Would you copy out only the lines from the one with "white tile C4 level 1 -> blue tile C4 level 1" to the end of the records, exactly as they stand?

* [Before-and-after object lists]
....
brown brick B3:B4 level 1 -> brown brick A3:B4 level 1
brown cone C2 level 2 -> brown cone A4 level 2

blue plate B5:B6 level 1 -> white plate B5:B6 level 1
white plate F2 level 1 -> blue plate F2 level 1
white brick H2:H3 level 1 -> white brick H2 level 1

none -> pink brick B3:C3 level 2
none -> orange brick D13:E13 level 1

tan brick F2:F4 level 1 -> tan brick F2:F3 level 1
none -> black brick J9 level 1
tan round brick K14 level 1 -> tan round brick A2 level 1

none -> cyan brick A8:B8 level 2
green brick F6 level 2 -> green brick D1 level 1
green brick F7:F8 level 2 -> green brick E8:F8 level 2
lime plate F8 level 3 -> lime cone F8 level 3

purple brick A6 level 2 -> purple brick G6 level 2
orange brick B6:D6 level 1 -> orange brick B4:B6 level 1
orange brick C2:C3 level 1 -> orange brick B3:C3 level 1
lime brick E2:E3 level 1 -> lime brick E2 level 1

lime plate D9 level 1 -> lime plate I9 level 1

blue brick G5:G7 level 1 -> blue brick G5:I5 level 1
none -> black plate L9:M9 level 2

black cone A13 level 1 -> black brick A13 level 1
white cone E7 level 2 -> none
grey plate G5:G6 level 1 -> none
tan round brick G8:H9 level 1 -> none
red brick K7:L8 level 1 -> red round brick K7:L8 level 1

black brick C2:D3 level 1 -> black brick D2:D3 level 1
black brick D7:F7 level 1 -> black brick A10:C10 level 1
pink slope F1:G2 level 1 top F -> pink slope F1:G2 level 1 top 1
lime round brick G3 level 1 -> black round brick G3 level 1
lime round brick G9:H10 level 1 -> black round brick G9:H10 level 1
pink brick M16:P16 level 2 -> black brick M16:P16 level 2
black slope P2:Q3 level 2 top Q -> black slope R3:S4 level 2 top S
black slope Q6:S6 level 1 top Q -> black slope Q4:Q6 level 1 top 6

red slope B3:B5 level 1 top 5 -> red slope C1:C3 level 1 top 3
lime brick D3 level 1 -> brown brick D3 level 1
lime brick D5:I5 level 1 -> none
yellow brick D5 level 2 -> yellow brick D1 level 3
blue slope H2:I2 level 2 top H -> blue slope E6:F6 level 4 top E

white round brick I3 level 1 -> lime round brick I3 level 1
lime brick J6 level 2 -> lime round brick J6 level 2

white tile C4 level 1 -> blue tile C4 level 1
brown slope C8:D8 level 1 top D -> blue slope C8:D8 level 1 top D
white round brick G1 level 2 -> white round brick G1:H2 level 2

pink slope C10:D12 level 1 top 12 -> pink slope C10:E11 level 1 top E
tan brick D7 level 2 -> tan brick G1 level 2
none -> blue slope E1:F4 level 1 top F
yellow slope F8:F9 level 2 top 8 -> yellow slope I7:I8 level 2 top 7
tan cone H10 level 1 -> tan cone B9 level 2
....
* [Your solution]
white tile C4 level 1 -> blue tile C4 level 1
brown slope C8:D8 level 1 top D -> blue slope C8:D8 level 1 top D
white round brick G1 level 2 -> white round brick G1:H2 level 2

pink slope C10:D12 level 1 top 12 -> pink slope C10:E11 level 1 top E
tan brick D7 level 2 -> tan brick G1 level 2
none -> blue slope E1:F4 level 1 top F
yellow slope F8:F9 level 2 top 8 -> yellow slope I7:I8 level 2 top 7
tan cone H10 level 1 -> tan cone B9 level 2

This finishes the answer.